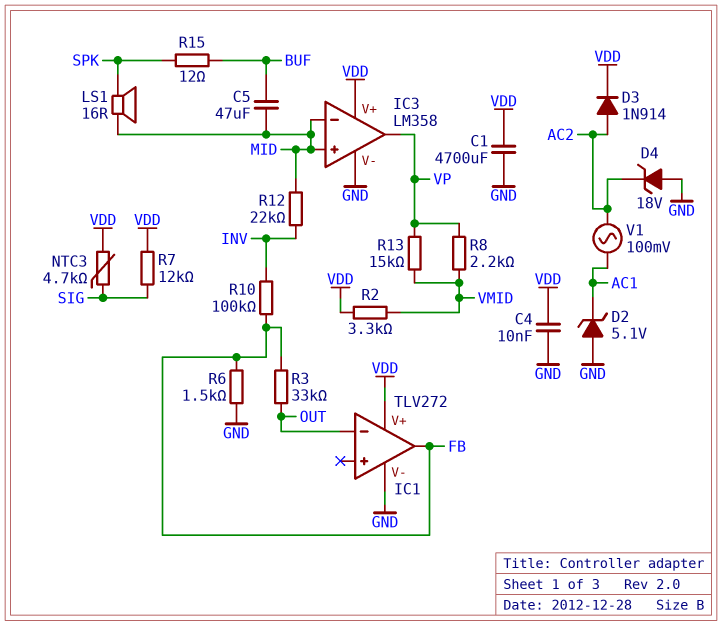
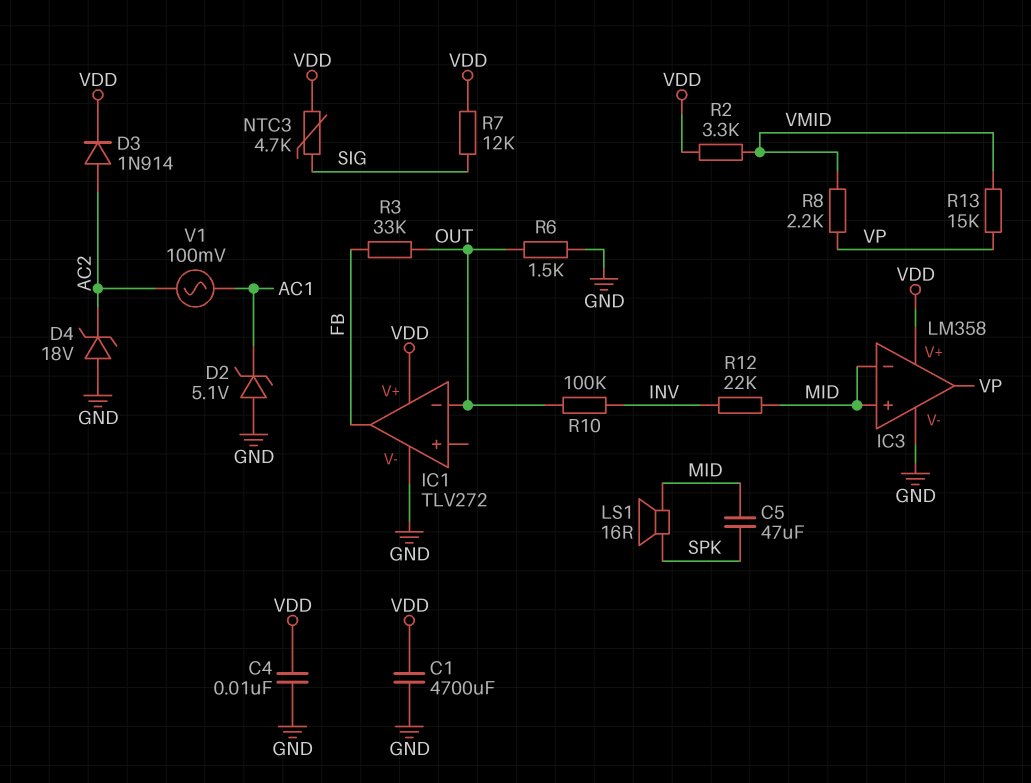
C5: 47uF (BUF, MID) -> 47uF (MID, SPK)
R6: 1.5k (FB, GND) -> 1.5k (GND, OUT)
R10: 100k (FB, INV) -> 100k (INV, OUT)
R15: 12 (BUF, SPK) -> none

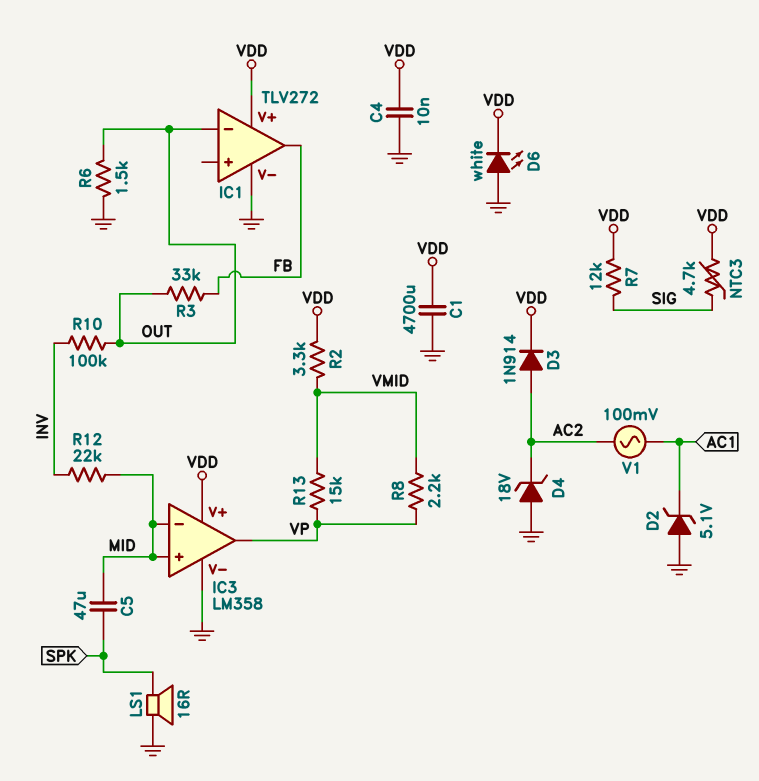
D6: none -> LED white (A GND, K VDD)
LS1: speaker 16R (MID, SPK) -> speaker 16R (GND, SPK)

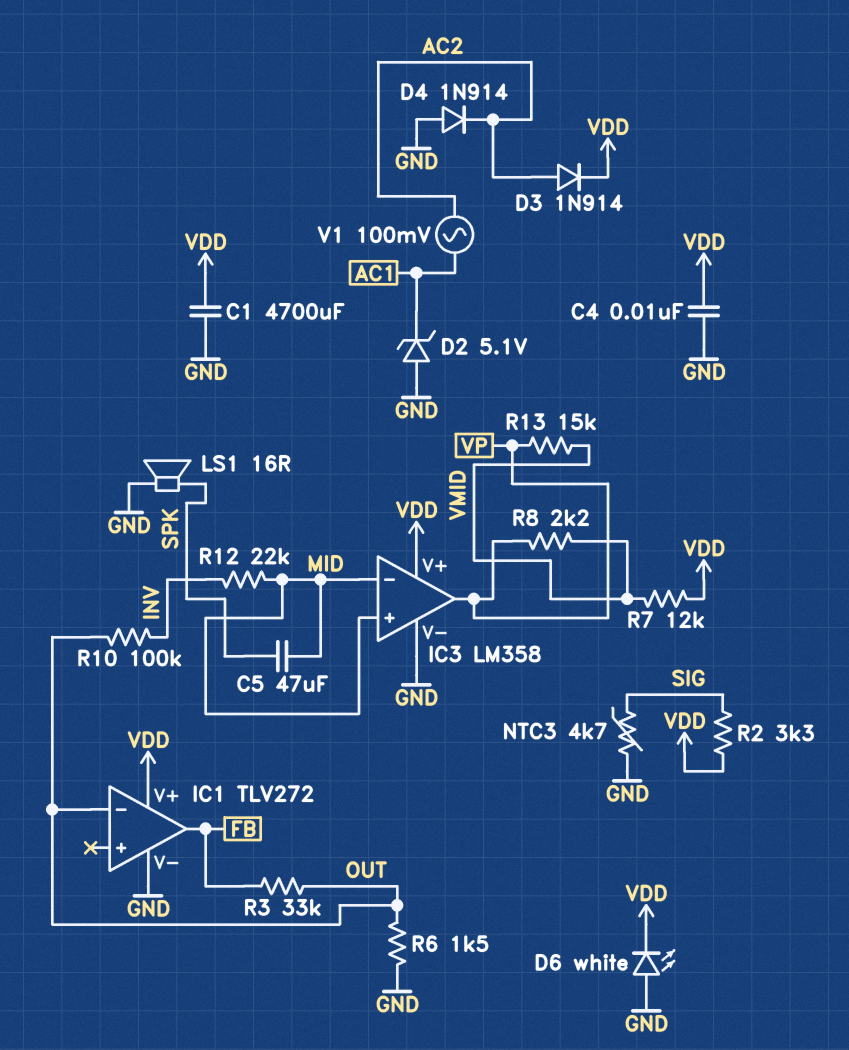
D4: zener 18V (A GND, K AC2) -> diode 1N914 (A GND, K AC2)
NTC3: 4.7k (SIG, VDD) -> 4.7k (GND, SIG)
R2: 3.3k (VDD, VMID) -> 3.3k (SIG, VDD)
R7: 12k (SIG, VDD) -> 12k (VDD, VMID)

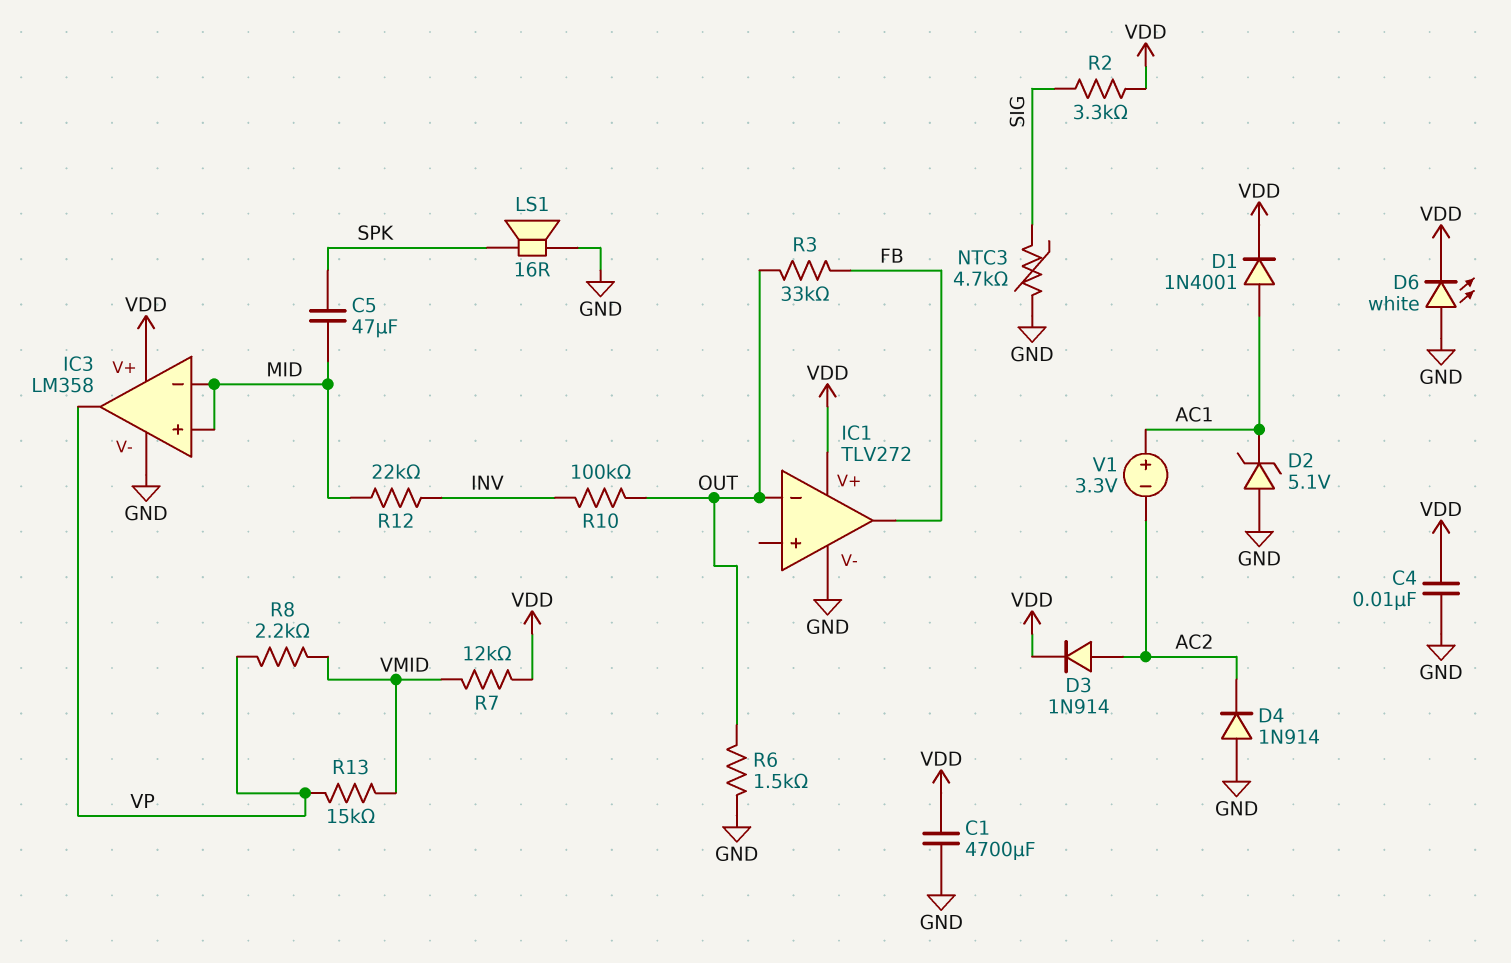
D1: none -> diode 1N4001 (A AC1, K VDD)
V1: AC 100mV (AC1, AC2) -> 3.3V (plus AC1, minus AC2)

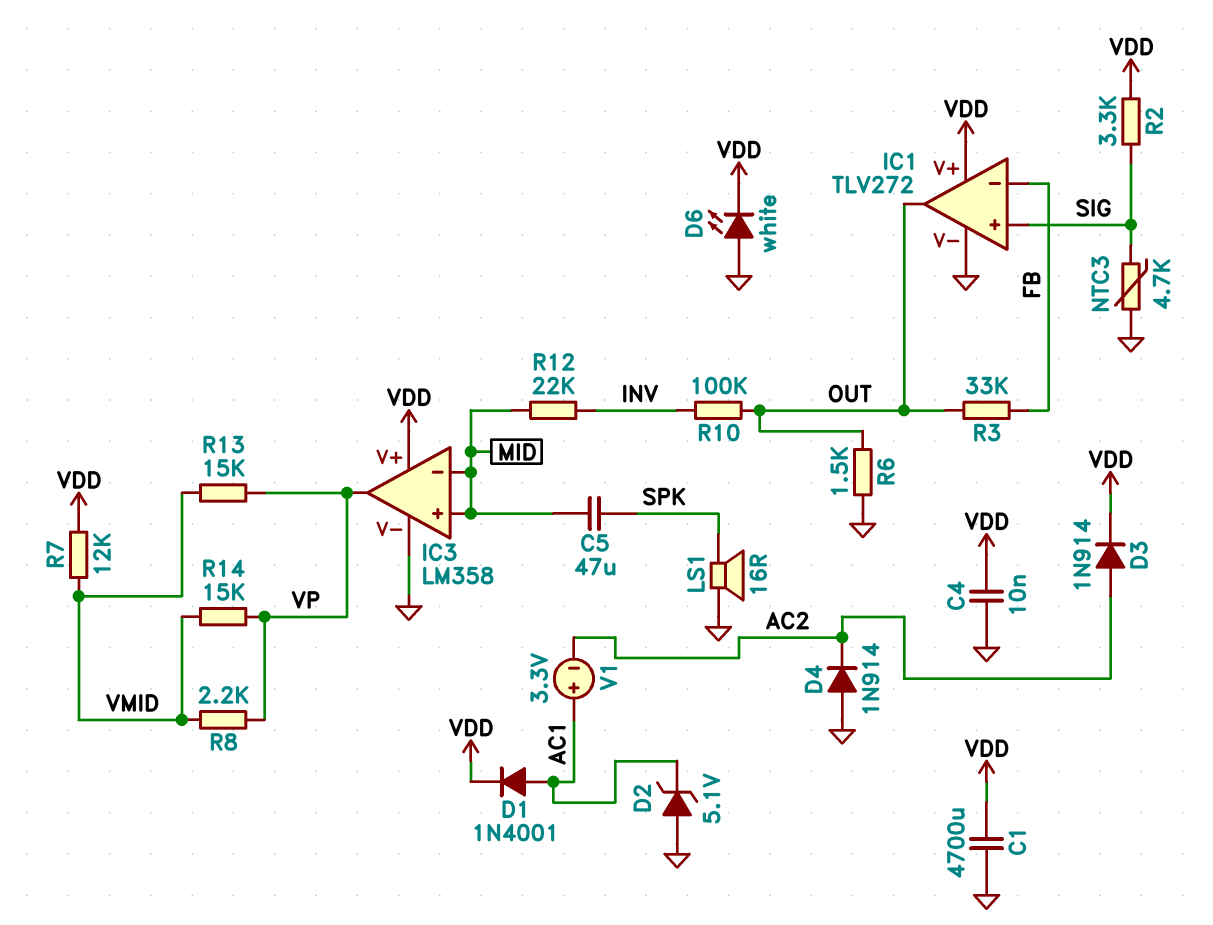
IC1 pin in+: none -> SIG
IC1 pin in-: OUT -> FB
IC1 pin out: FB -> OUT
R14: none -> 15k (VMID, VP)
────────────────────
### Exercise brief
The whole listing above is to be printed exactly; the pictures stay out.

### Task response
C5: 47uF (BUF, MID) -> 47uF (MID, SPK)
R6: 1.5k (FB, GND) -> 1.5k (GND, OUT)
R10: 100k (FB, INV) -> 100k (INV, OUT)
R15: 12 (BUF, SPK) -> none

D6: none -> LED white (A GND, K VDD)
LS1: speaker 16R (MID, SPK) -> speaker 16R (GND, SPK)

D4: zener 18V (A GND, K AC2) -> diode 1N914 (A GND, K AC2)
NTC3: 4.7k (SIG, VDD) -> 4.7k (GND, SIG)
R2: 3.3k (VDD, VMID) -> 3.3k (SIG, VDD)
R7: 12k (SIG, VDD) -> 12k (VDD, VMID)

D1: none -> diode 1N4001 (A AC1, K VDD)
V1: AC 100mV (AC1, AC2) -> 3.3V (plus AC1, minus AC2)

IC1 pin in+: none -> SIG
IC1 pin in-: OUT -> FB
IC1 pin out: FB -> OUT
R14: none -> 15k (VMID, VP)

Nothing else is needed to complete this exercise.